**Dataset records:**
.....
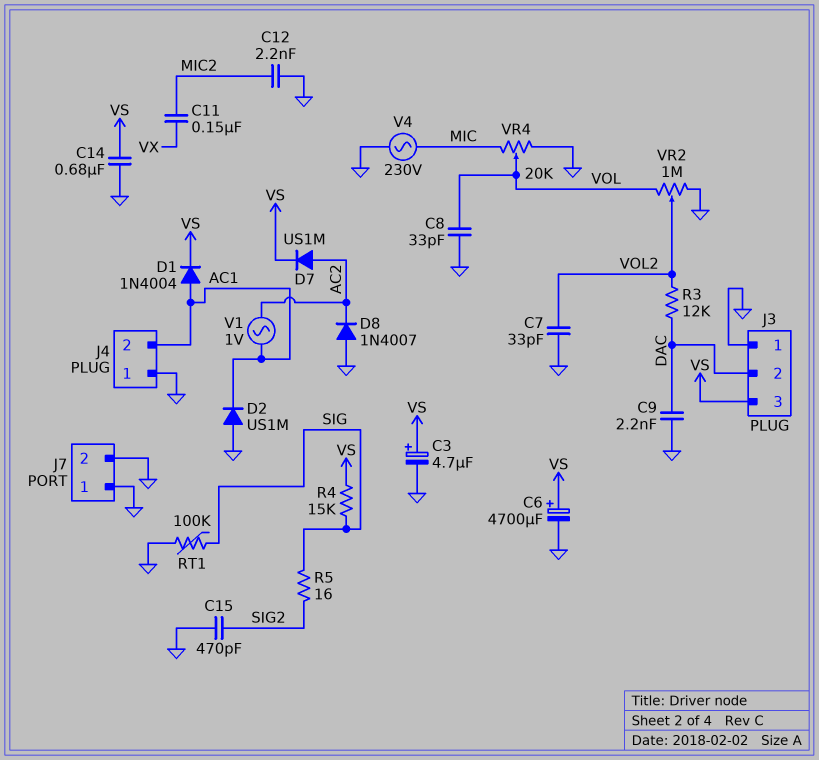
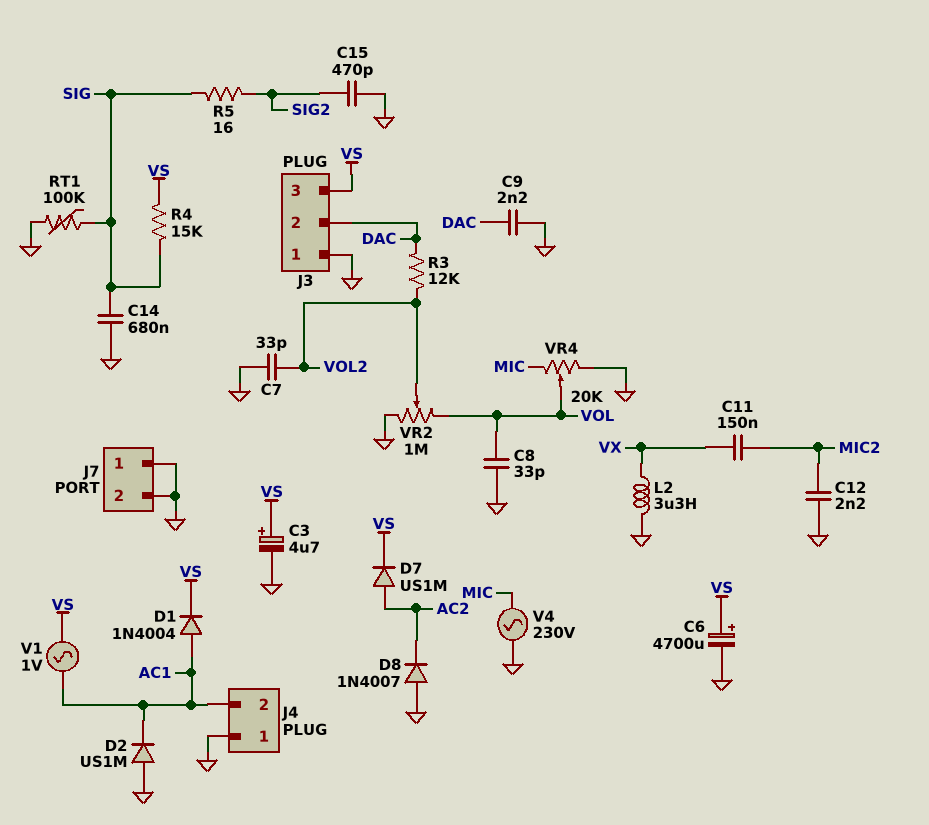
C14: 680nF (GND, VS) -> 680nF (GND, SIG)
L2: none -> 3.3uH (GND, VX)
V1: AC 1V (AC1, AC2) -> AC 1V (AC1, VS)

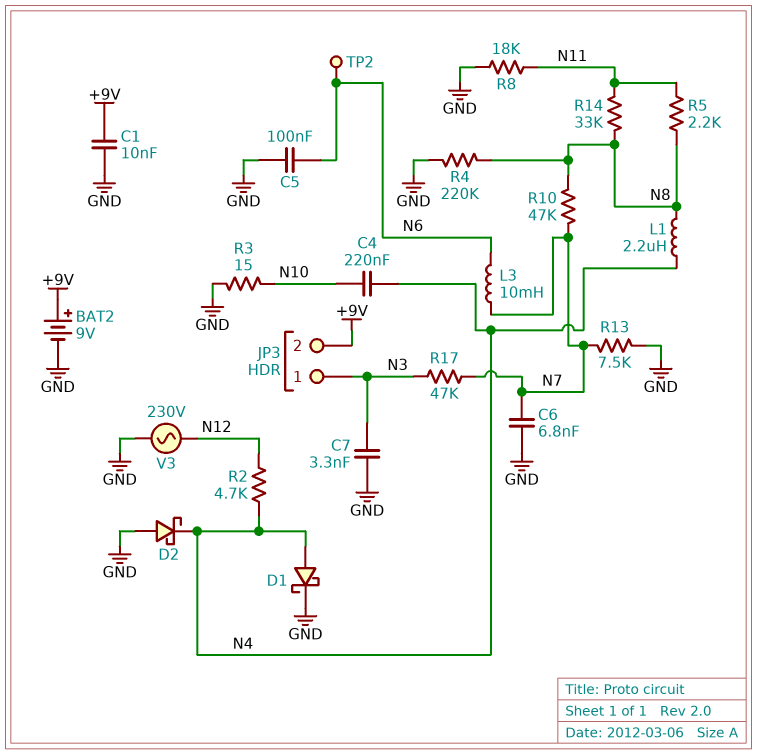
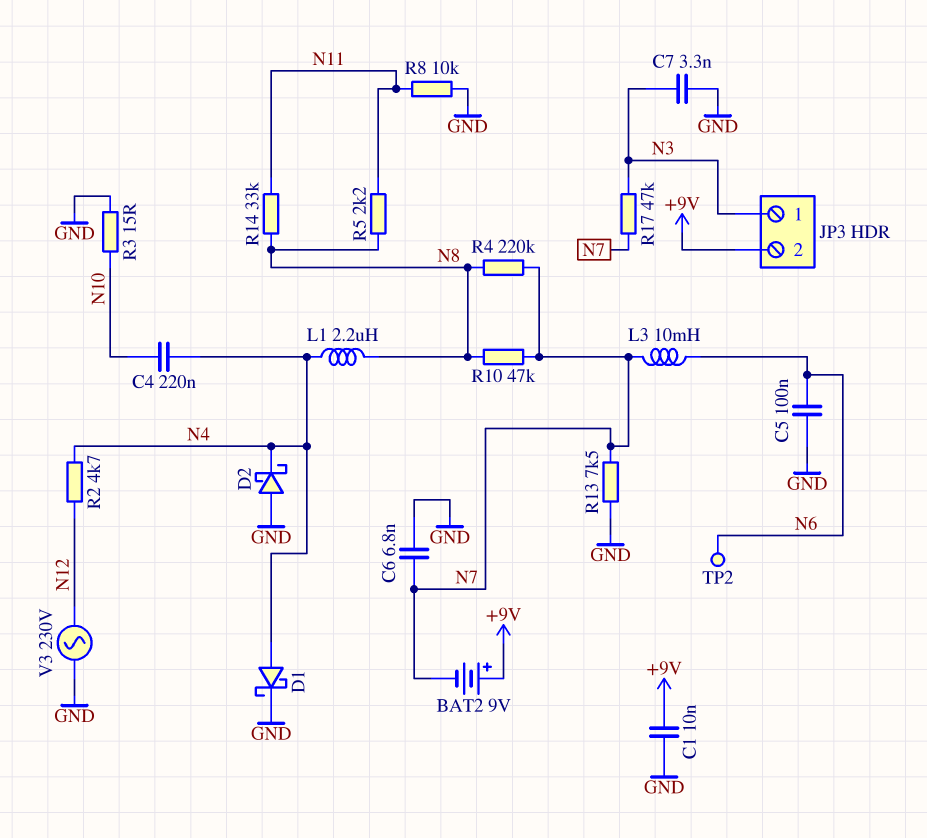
BAT2: 9V (plus +9V, minus GND) -> 9V (plus +9V, minus N7)
R4: 220k (GND, N8) -> 220k (N7, N8)
R8: 18k (GND, N11) -> 10k (GND, N11)

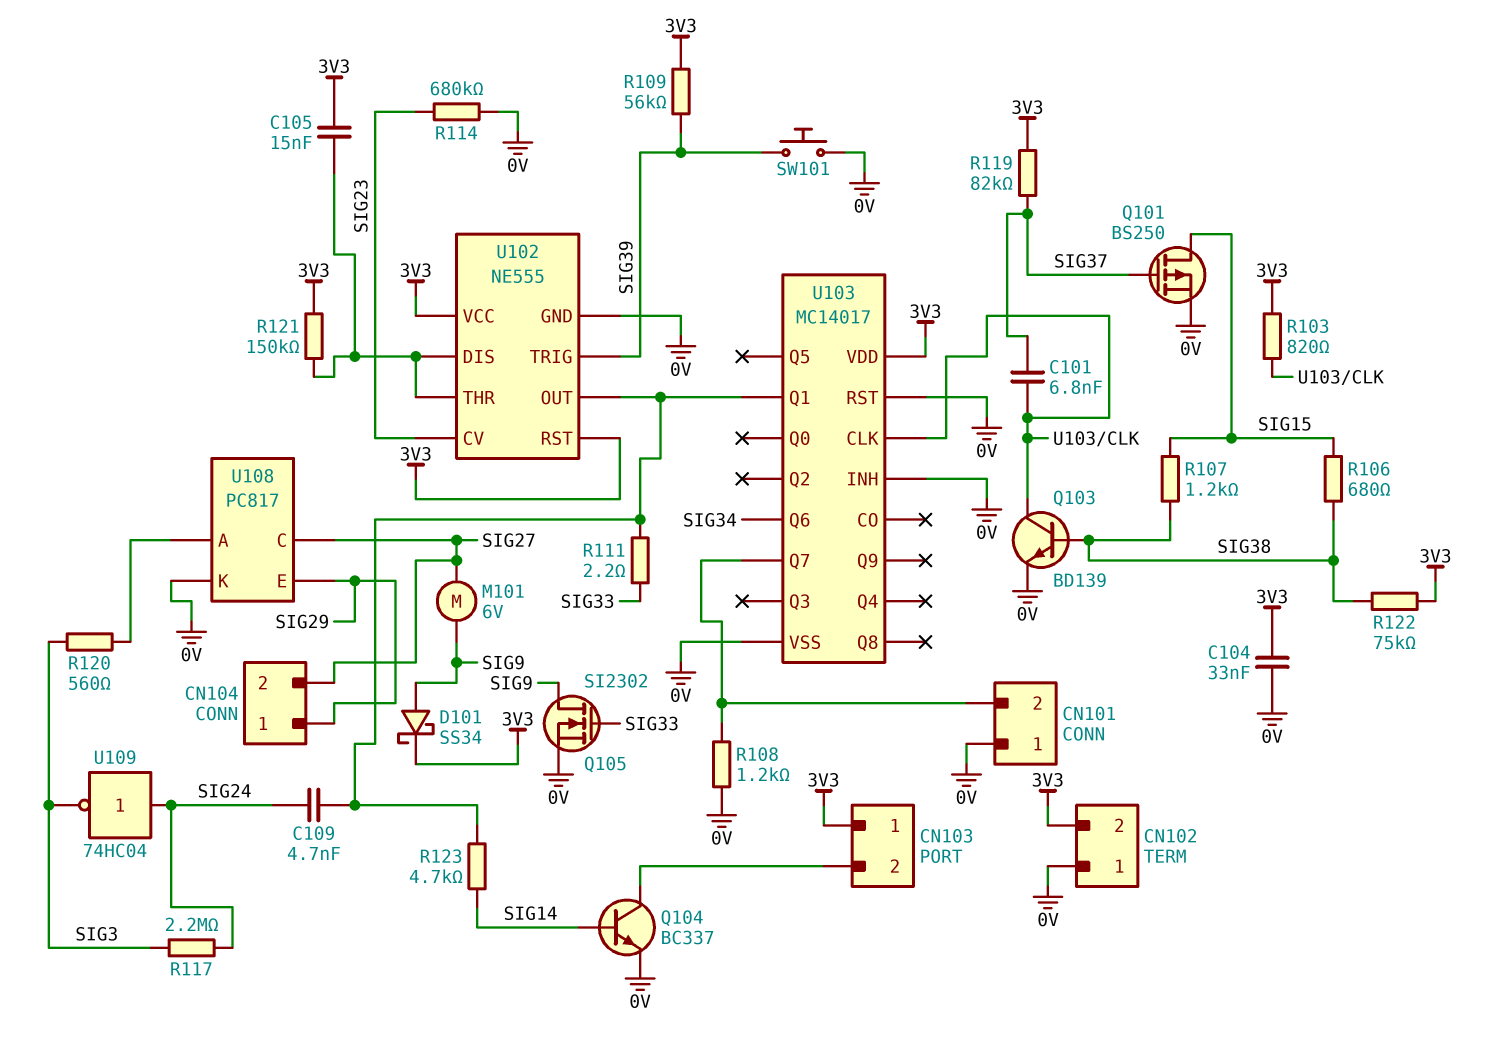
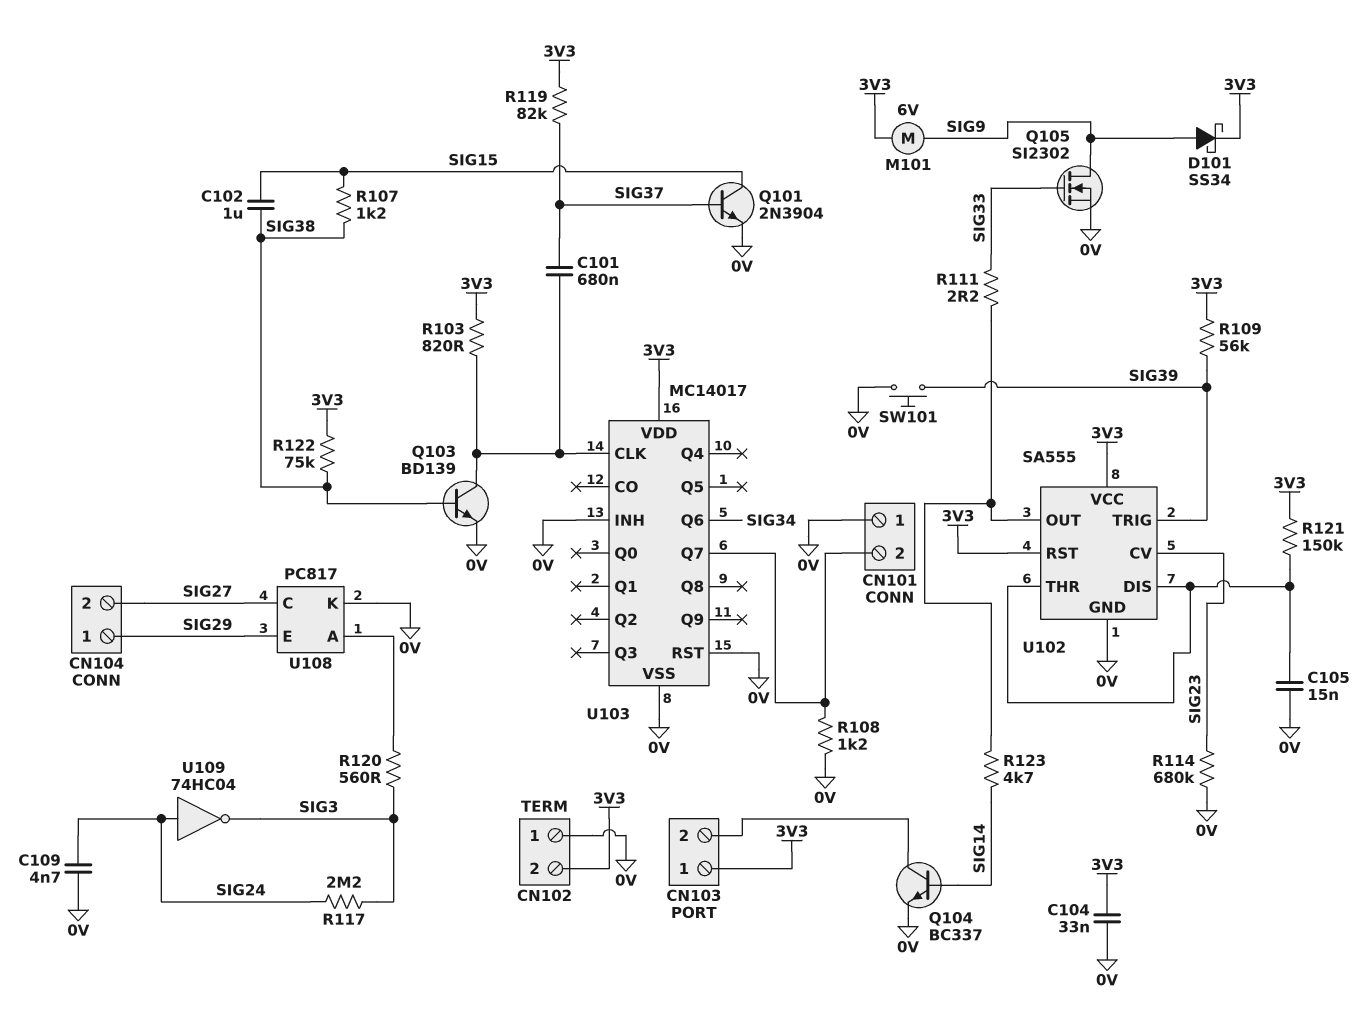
C101: 6.8nF (SIG37, U103/CLK) -> 680nF (SIG37, U103/CLK)
C102: none -> 1uF (SIG15, SIG38)
C105: 15nF (3V3, U102/DIS) -> 15nF (0V, U102/DIS)
C109: 4.7nF (SIG24, U102/OUT) -> 4.7nF (0V, SIG24)
M101: motor 6V (SIG9, SIG27) -> motor 6V (3V3, SIG9)
Q101: PMOS BS250 (G SIG37, D SIG15, S 0V) -> NPN 2N3904 (B SIG37, C SIG15, E 0V)
R106: 680 (SIG15, SIG38) -> none
U102: NE555 -> SA555
U103 pin Q1: U102/OUT -> none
.....
**Requirement:**
Only the lines that contain the string "none" are to be copied from the records.

**Reply:**
L2: none -> 3.3uH (GND, VX)
C102: none -> 1uF (SIG15, SIG38)
R106: 680 (SIG15, SIG38) -> none
U103 pin Q1: U102/OUT -> none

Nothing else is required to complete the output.